YOUR TASK » Your answer should consist only of the lines below from the one with "yellow book: 2 -> 0" through the one with "green car: 3 -> 4", copied exactly.

[[ RECORDS SHOWN open ]]

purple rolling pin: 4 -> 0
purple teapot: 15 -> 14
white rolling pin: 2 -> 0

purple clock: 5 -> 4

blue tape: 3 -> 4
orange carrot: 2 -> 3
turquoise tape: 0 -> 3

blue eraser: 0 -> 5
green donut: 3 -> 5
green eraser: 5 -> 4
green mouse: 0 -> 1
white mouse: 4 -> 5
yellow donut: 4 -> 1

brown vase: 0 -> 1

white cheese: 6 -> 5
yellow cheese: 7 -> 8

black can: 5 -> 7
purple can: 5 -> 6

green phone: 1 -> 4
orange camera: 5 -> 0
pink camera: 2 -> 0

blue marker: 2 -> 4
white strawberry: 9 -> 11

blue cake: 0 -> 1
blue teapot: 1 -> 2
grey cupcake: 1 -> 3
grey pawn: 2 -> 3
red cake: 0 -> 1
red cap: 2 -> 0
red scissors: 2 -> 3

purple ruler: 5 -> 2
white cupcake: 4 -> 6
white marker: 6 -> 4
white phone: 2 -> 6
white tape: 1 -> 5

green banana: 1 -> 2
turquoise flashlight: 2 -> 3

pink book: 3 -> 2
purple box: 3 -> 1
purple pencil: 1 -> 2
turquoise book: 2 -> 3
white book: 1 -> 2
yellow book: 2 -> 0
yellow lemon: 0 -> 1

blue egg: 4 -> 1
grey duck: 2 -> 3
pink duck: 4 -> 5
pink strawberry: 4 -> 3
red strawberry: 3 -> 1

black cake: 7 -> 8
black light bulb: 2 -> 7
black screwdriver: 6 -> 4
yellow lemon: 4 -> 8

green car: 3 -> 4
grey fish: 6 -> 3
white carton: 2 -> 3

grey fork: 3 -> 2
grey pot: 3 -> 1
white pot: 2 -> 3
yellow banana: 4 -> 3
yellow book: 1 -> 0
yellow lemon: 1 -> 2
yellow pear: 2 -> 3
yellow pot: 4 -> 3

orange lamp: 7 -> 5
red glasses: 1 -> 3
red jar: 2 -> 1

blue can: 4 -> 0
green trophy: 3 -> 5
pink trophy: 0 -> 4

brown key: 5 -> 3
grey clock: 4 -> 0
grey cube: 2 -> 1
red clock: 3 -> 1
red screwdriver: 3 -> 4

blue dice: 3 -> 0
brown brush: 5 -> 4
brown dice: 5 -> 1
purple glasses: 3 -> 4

[[ RECORDS SHOWN closed ]]

ANSWER BOX »
yellow book: 2 -> 0
yellow lemon: 0 -> 1

blue egg: 4 -> 1
grey duck: 2 -> 3
pink duck: 4 -> 5
pink strawberry: 4 -> 3
red strawberry: 3 -> 1

black cake: 7 -> 8
black light bulb: 2 -> 7
black screwdriver: 6 -> 4
yellow lemon: 4 -> 8

green car: 3 -> 4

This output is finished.